__REQUIRED ACTION__.
Your task is to repeat the entries exactly. Leave the pictures out.

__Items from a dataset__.
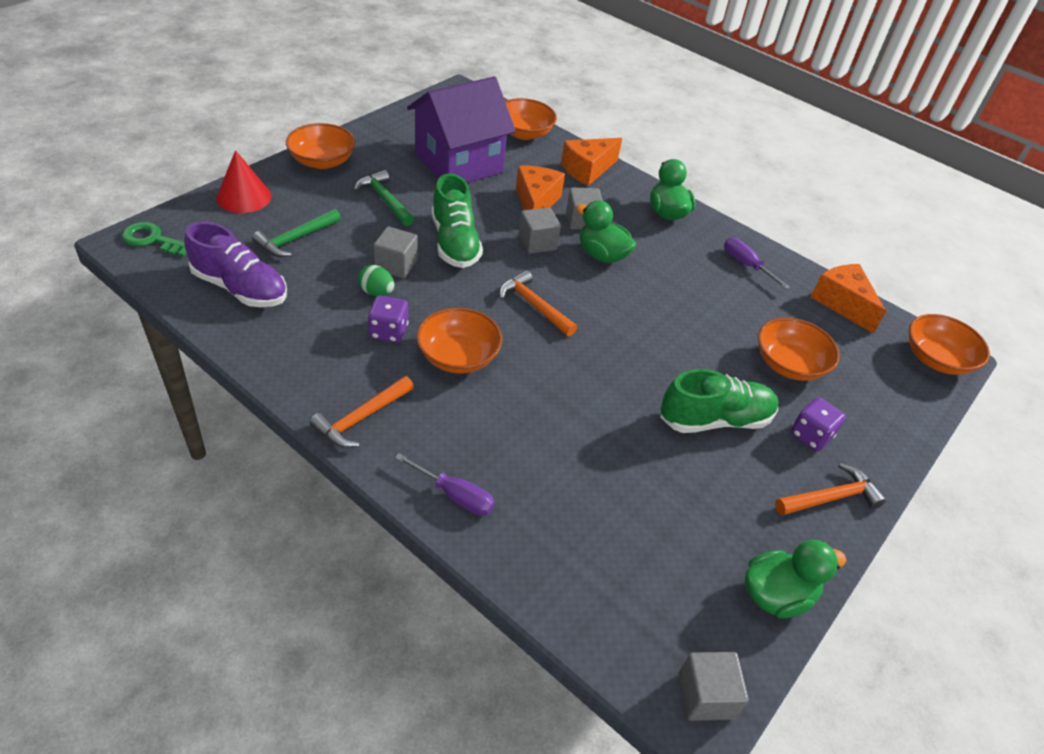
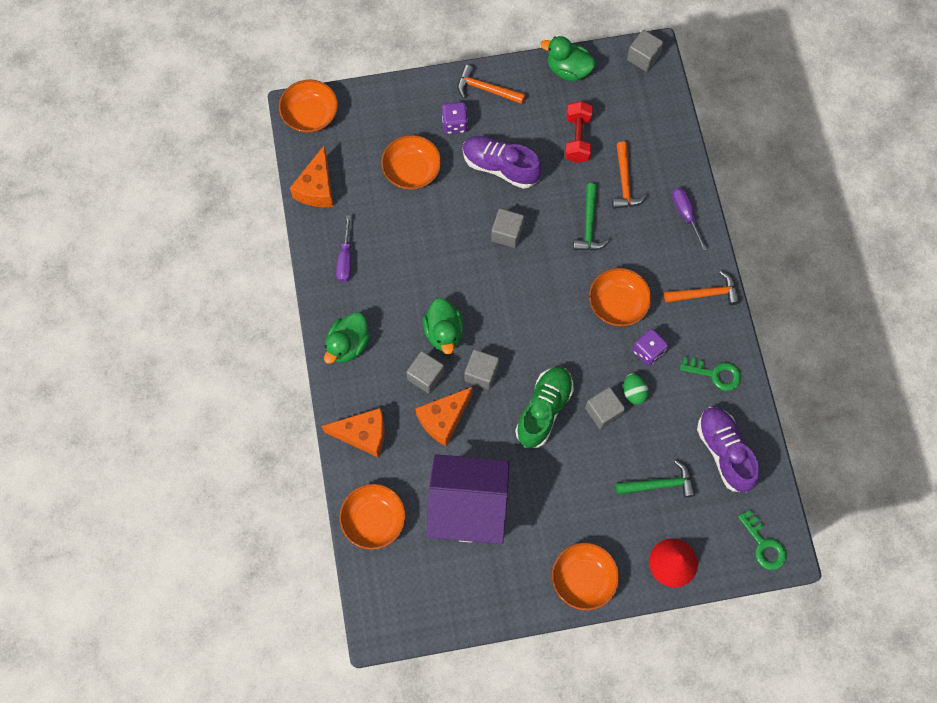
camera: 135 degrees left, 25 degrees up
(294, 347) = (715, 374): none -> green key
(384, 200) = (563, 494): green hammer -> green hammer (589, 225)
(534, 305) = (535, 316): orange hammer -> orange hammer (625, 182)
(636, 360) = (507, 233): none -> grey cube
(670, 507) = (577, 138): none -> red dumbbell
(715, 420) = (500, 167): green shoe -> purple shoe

__ANSWER FOR THE TASK__.
camera: 135 degrees left, 25 degrees up
(294, 347) = (715, 374): none -> green key
(384, 200) = (563, 494): green hammer -> green hammer (589, 225)
(534, 305) = (535, 316): orange hammer -> orange hammer (625, 182)
(636, 360) = (507, 233): none -> grey cube
(670, 507) = (577, 138): none -> red dumbbell
(715, 420) = (500, 167): green shoe -> purple shoe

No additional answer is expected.